Starting with the first line of the material, reproduce exactly each line up to and including the one that contains "de jabón (verde)", leaving out every picture.

=======

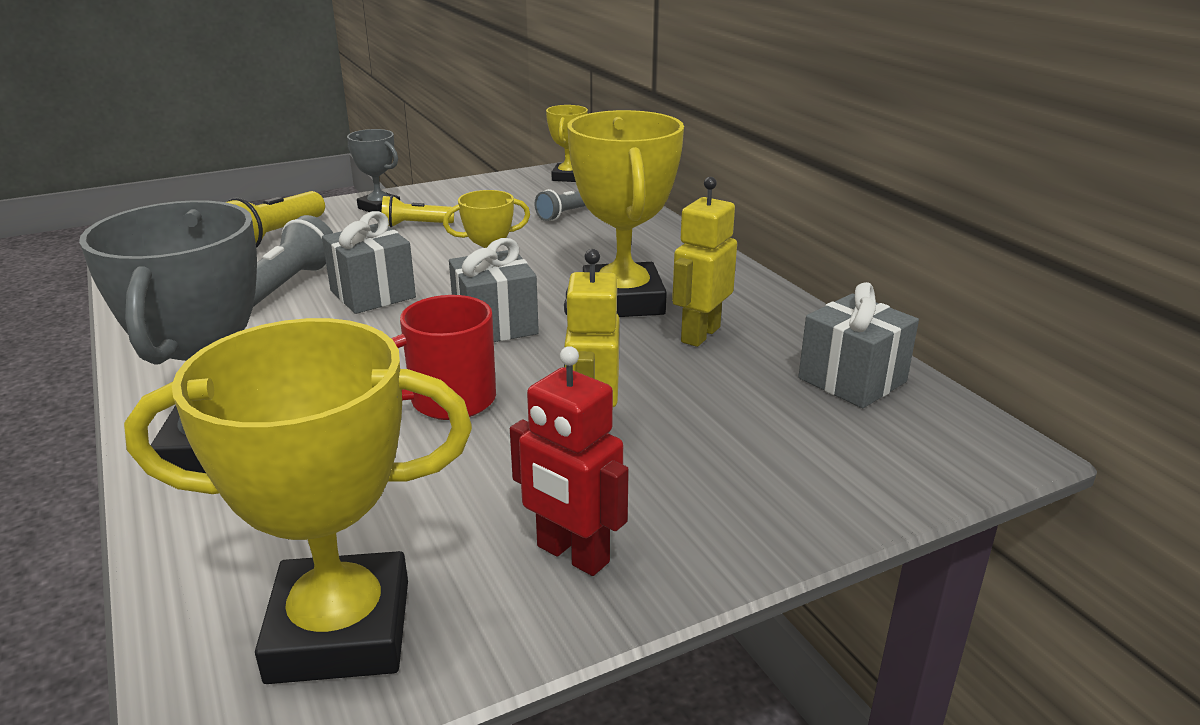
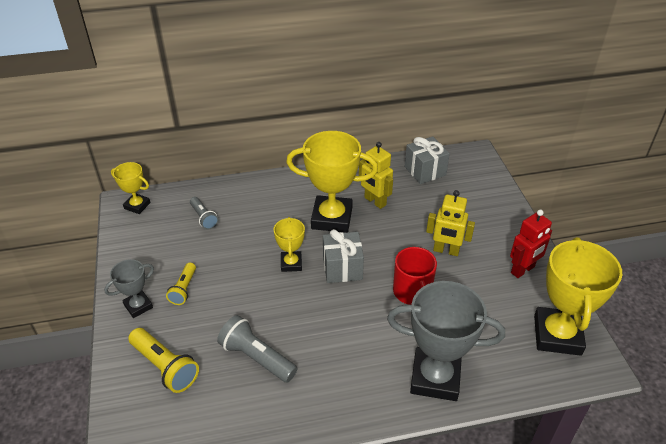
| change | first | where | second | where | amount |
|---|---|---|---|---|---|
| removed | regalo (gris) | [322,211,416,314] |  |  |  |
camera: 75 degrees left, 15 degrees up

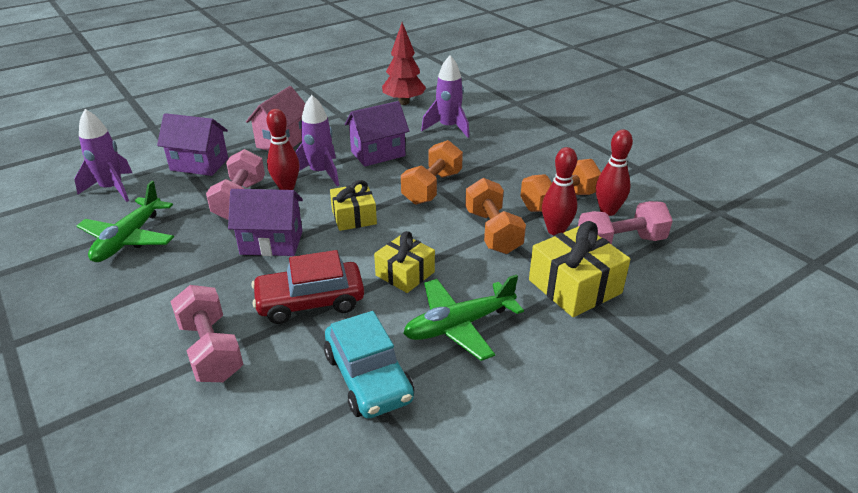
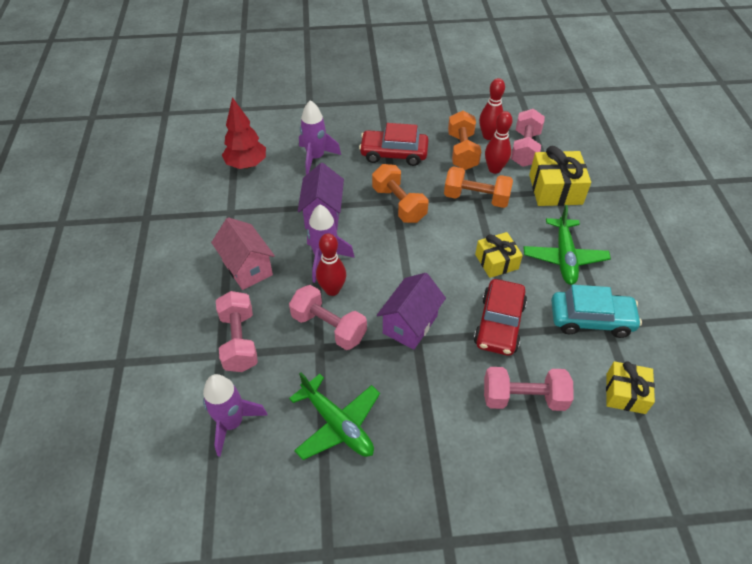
| change | first | where | second | where | amount |
|---|---|---|---|---|---|
| replaced | casa (morado) | [157,113,228,176] | mancuerna (rosa) | [216,291,258,372] |  |
| moved | regalo (amarillo) | [330,180,377,231] |  | [606,361,655,414] |  |
| added |  |  | coche (rojo) | [359,123,429,166] |  |
camera: 60 degrees left, 15 degrees up

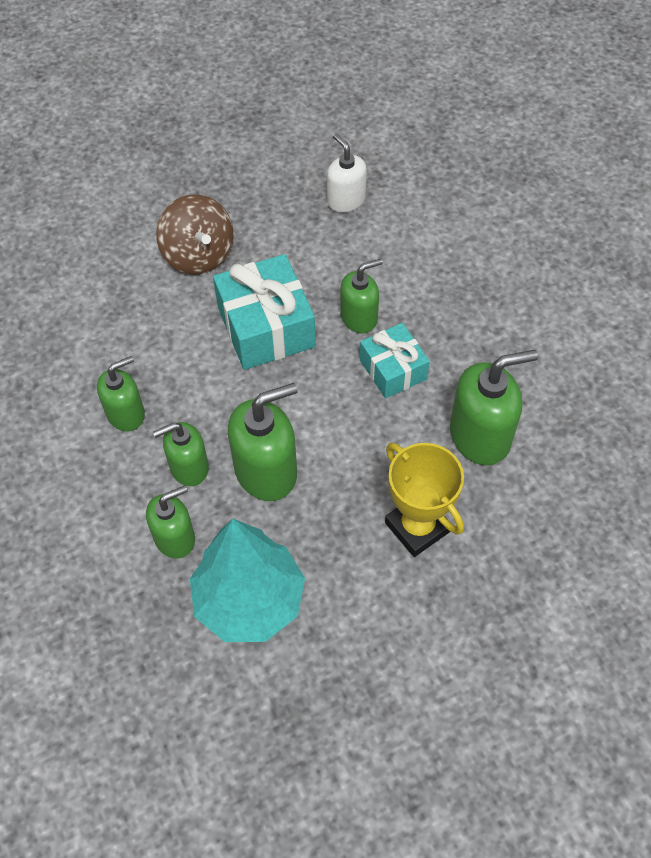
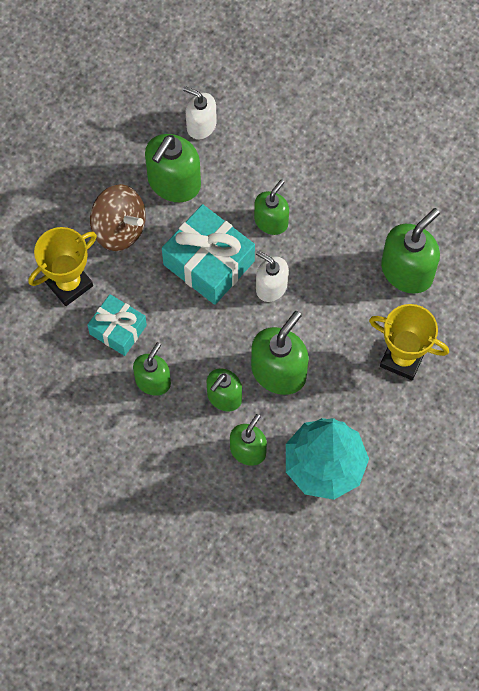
| change | first | where | second | where | amount |
|---|---|---|---|---|---|
| moved | regalo (turquesa) | [360,323,430,398] |  | [87,294,147,356] |  |
| added |  |  | trofeo (amarillo) | [28,227,97,306] |  |
| added |  |  | dispensador de jabón (verde) | [145,134,201,202] |  |
| added |  |  | dispensador de jabón (blanco) | [256,250,289,302] |  |
camera: 30 degrees left, 10 degrees up

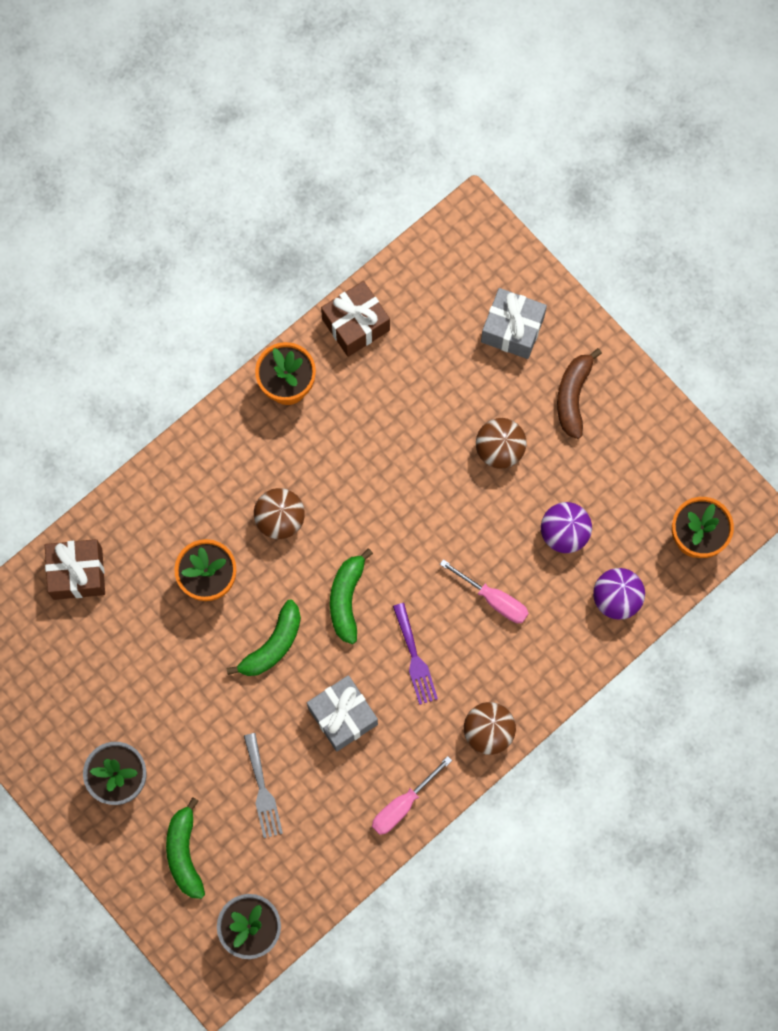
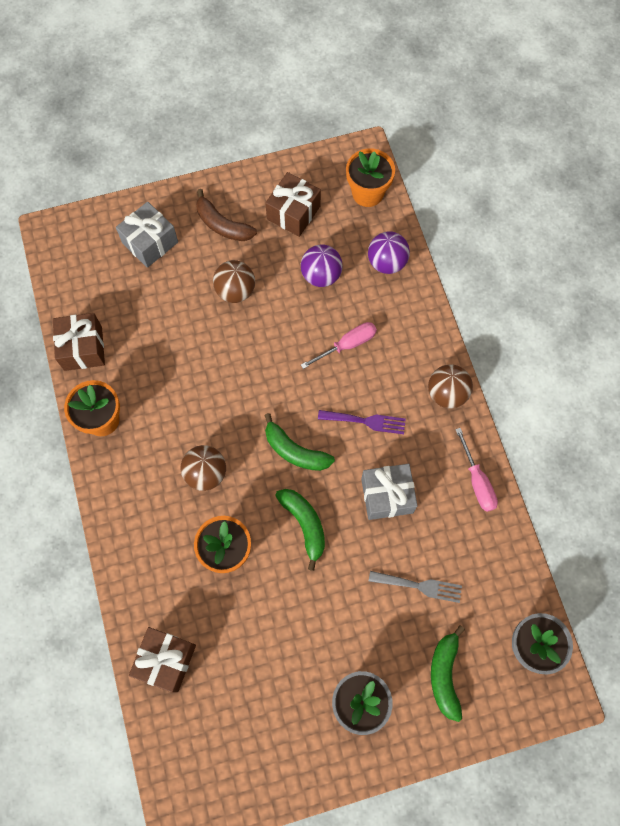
| change | first | where | second | where | amount |
|---|---|---|---|---|---|
| turned | plátano (verde) | [166,797,205,899] |  | [431,625,465,722] | 75 degrees clockwise |
| added |  |  | regalo (marrón) | [265,172,321,237] |  |
camera: 65 degrees left, 5 degrees down

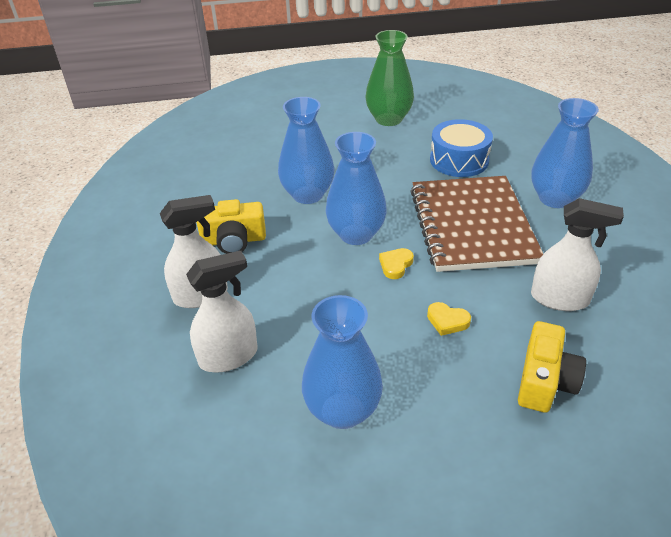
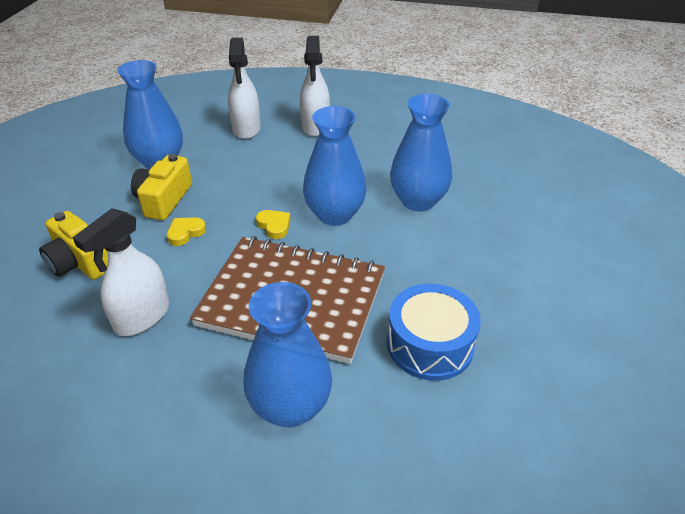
| change | first | where | second | where | amount |
|---|---|---|---|---|---|
| moved | cámara (amarillo) | [196,199,266,254] |  | [131,154,192,220] |  |
| removed | florero (verde) | [366,30,414,126] |  |  |  |
camera: 110 degrees right, 0 degrees up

=======

WRITTEN ANSWER
| change | first | where | second | where | amount |
|---|---|---|---|---|---|
| removed | regalo (gris) | [322,211,416,314] |  |  |  |
camera: 75 degrees left, 15 degrees up

| change | first | where | second | where | amount |
|---|---|---|---|---|---|
| replaced | casa (morado) | [157,113,228,176] | mancuerna (rosa) | [216,291,258,372] |  |
| moved | regalo (amarillo) | [330,180,377,231] |  | [606,361,655,414] |  |
| added |  |  | coche (rojo) | [359,123,429,166] |  |
camera: 60 degrees left, 15 degrees up

| change | first | where | second | where | amount |
|---|---|---|---|---|---|
| moved | regalo (turquesa) | [360,323,430,398] |  | [87,294,147,356] |  |
| added |  |  | trofeo (amarillo) | [28,227,97,306] |  |
| added |  |  | dispensador de jabón (verde) | [145,134,201,202] |  |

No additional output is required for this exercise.